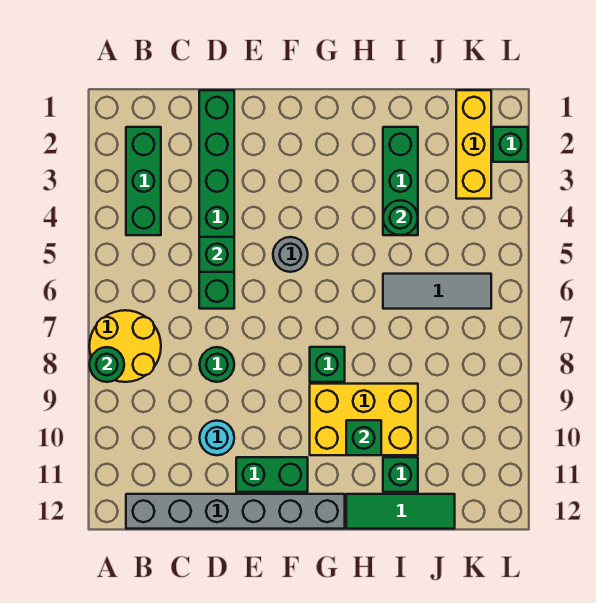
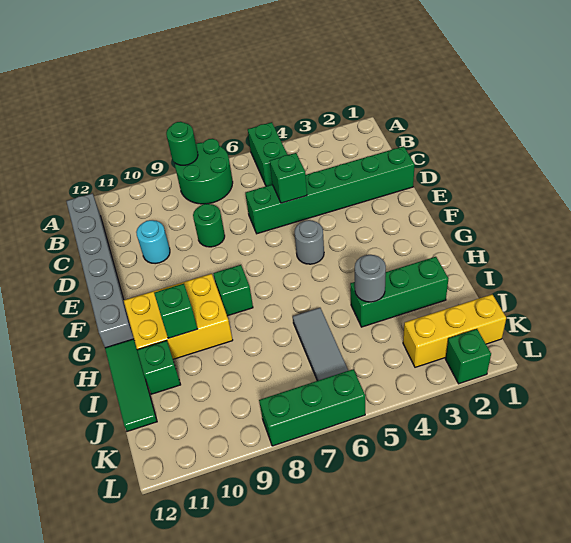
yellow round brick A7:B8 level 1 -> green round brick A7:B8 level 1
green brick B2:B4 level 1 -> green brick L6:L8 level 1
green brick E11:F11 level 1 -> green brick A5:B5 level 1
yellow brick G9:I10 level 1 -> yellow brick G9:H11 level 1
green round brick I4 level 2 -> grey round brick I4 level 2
------------------------------------
Please set down only the lines from the first line of the records above through the line that has "yellow brick G9:I10", exactly, and not the pictures.

**Output of the task**
yellow round brick A7:B8 level 1 -> green round brick A7:B8 level 1
green brick B2:B4 level 1 -> green brick L6:L8 level 1
green brick E11:F11 level 1 -> green brick A5:B5 level 1
yellow brick G9:I10 level 1 -> yellow brick G9:H11 level 1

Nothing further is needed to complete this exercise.